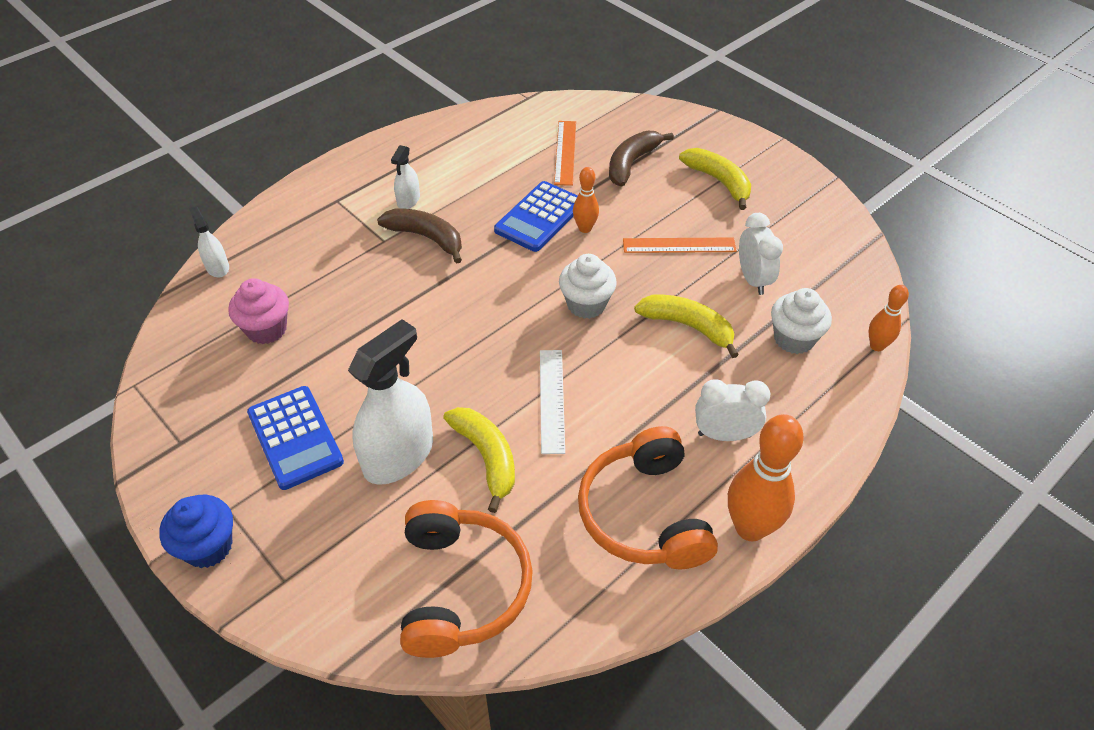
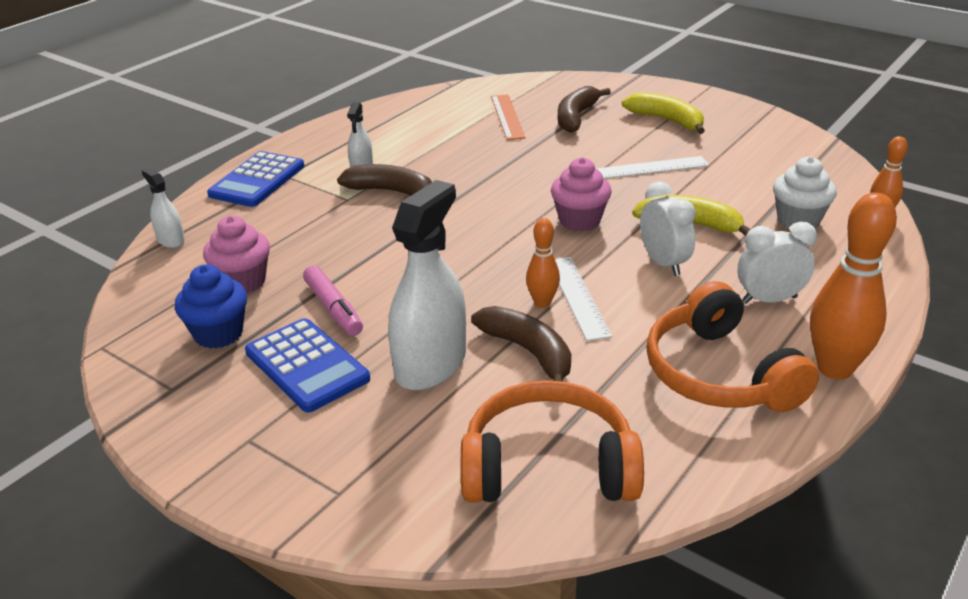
camera: 10 degrees left, 15 degrees down
(208, 546) = (235, 476): blue cupcake -> blue cupcake (218, 334)
(335, 375) = (333, 308): none -> pink marker
(461, 588) = (548, 467): orange headphones -> orange headphones turned 75 degrees counterclockwise
(486, 457) = (529, 352): yellow banana -> brown banana
(539, 217) = (502, 164): blue calculator -> blue calculator (257, 180)
(585, 228) = (552, 166): orange bowling pin -> orange bowling pin (542, 303)
(586, 304) = (579, 221): white cupcake -> pink cupcake
(679, 245) = (651, 168): orange ruler -> white ruler
(753, 279) = (736, 183): white clock -> white clock (663, 263)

What you will do: What lines of the material above include "degrees"? Copy each one.

Response to this exercise:
camera: 10 degrees left, 15 degrees down
(461, 588) = (548, 467): orange headphones -> orange headphones turned 75 degrees counterclockwise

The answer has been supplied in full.